◆ TRY IT ◆
Below is some data. Retype exactly the lines starting at the one with "pos2: [119, 363]" and ending at the one with "pos2: [607, 177]".
*** RECORD EXCERPTS Section Begins ***
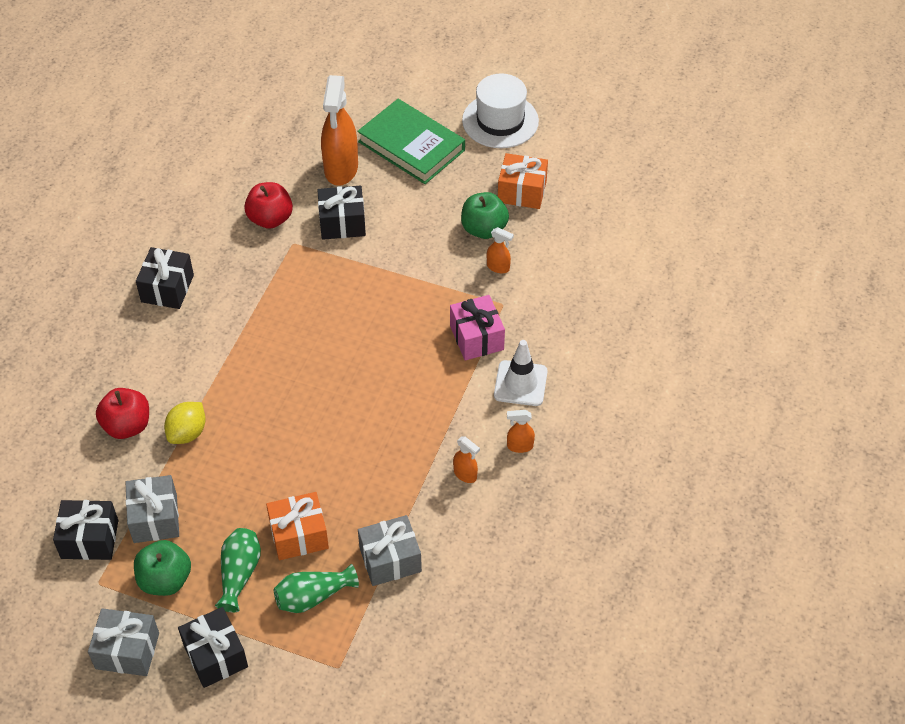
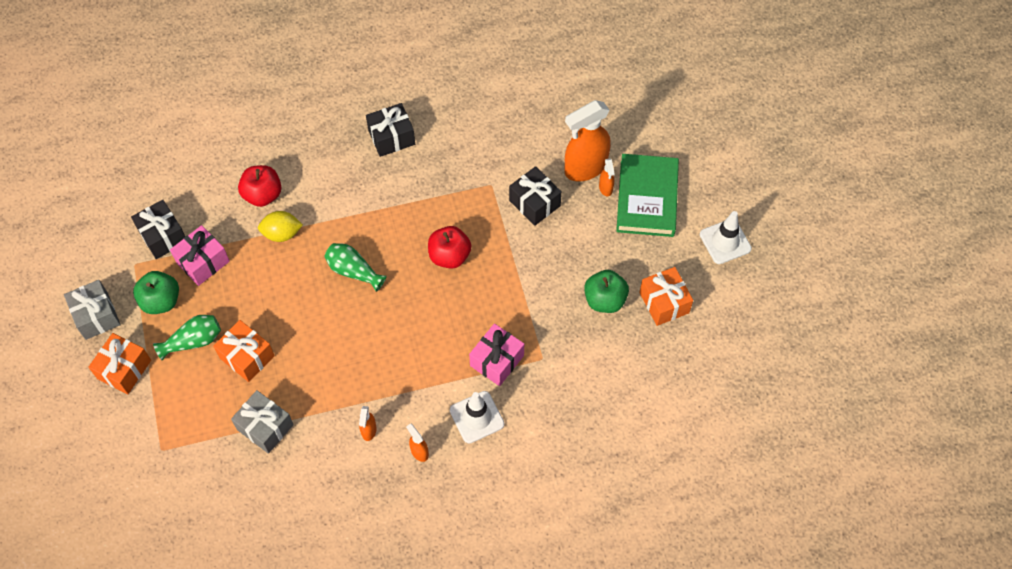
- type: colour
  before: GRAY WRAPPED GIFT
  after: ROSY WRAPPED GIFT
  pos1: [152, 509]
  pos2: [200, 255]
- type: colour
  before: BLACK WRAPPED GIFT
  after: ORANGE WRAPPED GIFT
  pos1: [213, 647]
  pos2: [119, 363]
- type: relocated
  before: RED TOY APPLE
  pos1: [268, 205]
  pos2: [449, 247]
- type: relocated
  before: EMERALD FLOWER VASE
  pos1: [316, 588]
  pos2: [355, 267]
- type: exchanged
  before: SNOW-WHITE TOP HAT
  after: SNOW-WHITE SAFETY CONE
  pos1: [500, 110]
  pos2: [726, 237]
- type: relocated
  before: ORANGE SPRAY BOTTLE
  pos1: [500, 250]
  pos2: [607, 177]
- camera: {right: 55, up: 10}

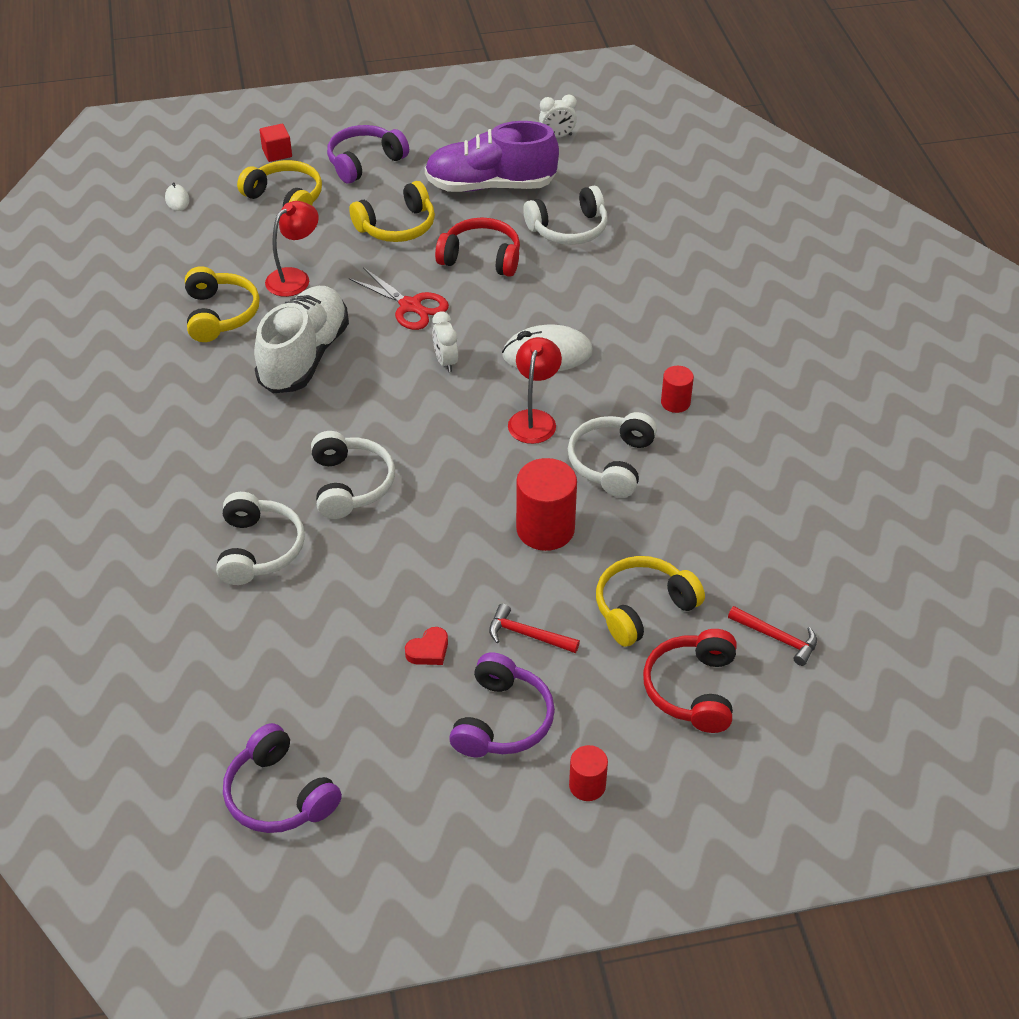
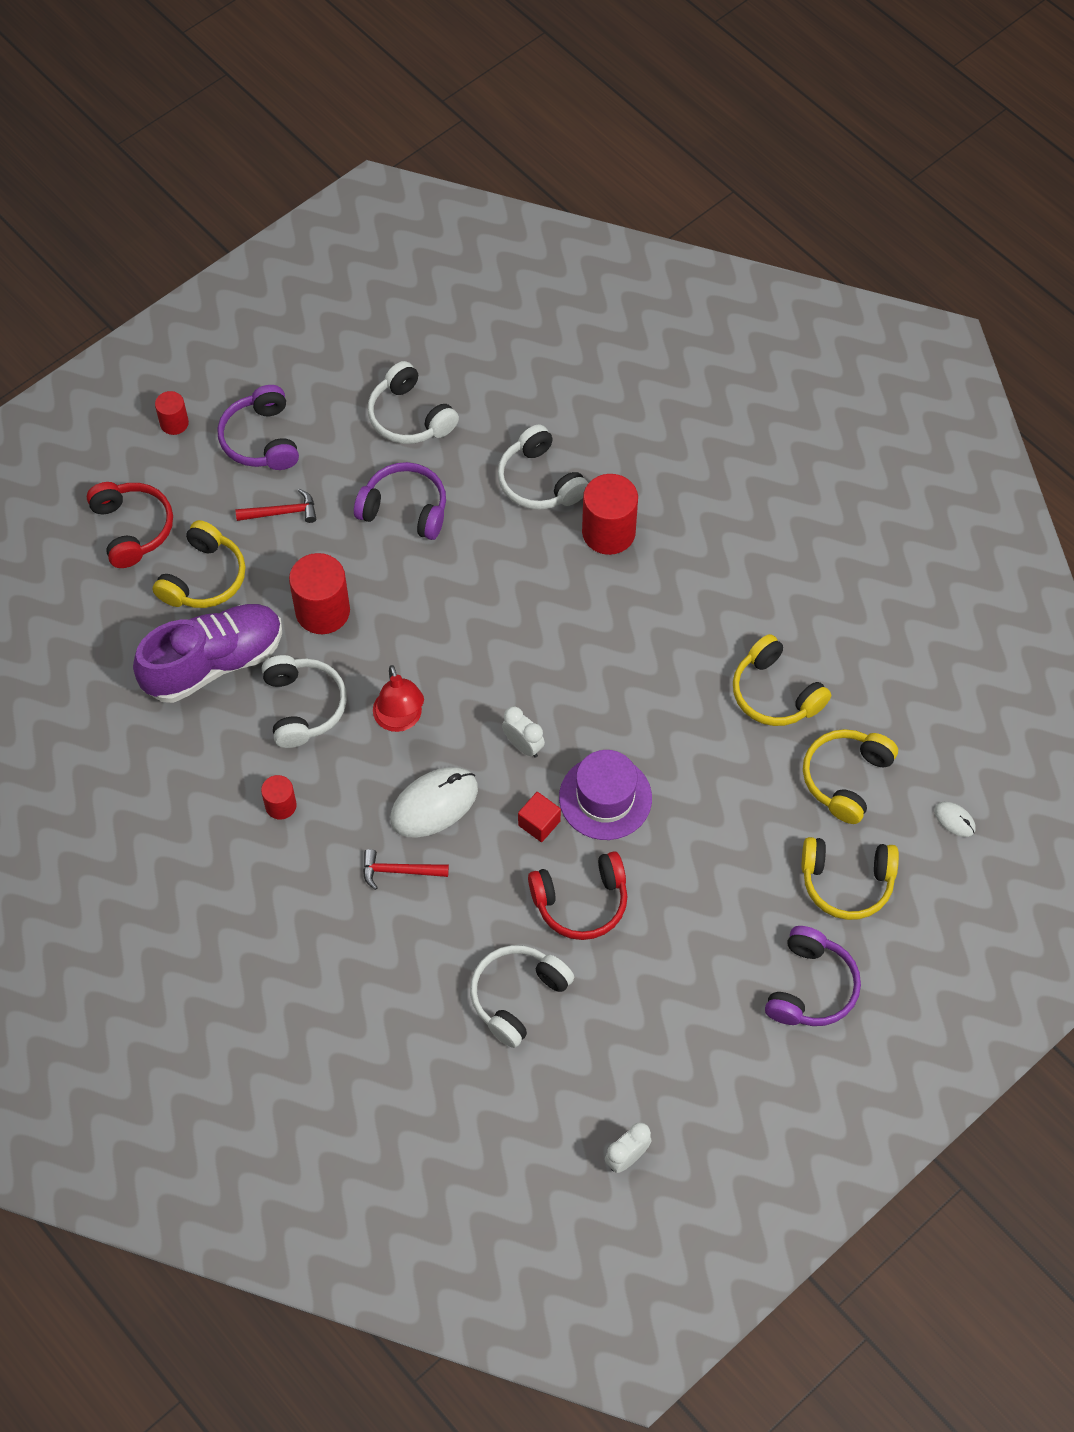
- type: relocated
  before: VIOLET OVER-EAR HEADPHONES
  pos1: [282, 778]
  pos2: [400, 501]
- type: missing
  before: SNOW-WHITE LACE-UP SHOE
  pos1: [301, 339]
- type: relocated
  before: RED SOLID CUBE
  pos1: [276, 143]
  pos2: [539, 817]
- type: missing
  before: RED LAMP
  pos1: [292, 249]
- type: relocated
  before: SNOW-WHITE OVER-EAR HEADPHONES
  pos1: [353, 475]
  pos2: [413, 402]
- type: relocated
  before: YELLOW OVER-EAR HEADPHONES
  pos1: [392, 211]
  pos2: [850, 776]
- type: exchanged
  before: RED SCISSORS
  after: VIOLET TOP HAT
  pos1: [399, 298]
  pos2: [605, 795]
- type: missing
  before: RED HEART
  pos1: [426, 646]
- type: relocated
  before: VIOLET LACE-UP SHOE
  pos1: [492, 156]
  pos2: [207, 653]
- type: relocated
  before: RED HAMMER
  pos1: [772, 636]
  pos2: [406, 869]
- type: appeared
  after: RED SOLID CYLINDER
  pos2: [610, 514]
- camera: {right: 150, up: 15}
*** RECORD EXCERPTS Section Ends ***
◆ SOLUTION TO THE PROBLEM ◆
  pos2: [119, 363]
- type: relocated
  before: RED TOY APPLE
  pos1: [268, 205]
  pos2: [449, 247]
- type: relocated
  before: EMERALD FLOWER VASE
  pos1: [316, 588]
  pos2: [355, 267]
- type: exchanged
  before: SNOW-WHITE TOP HAT
  after: SNOW-WHITE SAFETY CONE
  pos1: [500, 110]
  pos2: [726, 237]
- type: relocated
  before: ORANGE SPRAY BOTTLE
  pos1: [500, 250]
  pos2: [607, 177]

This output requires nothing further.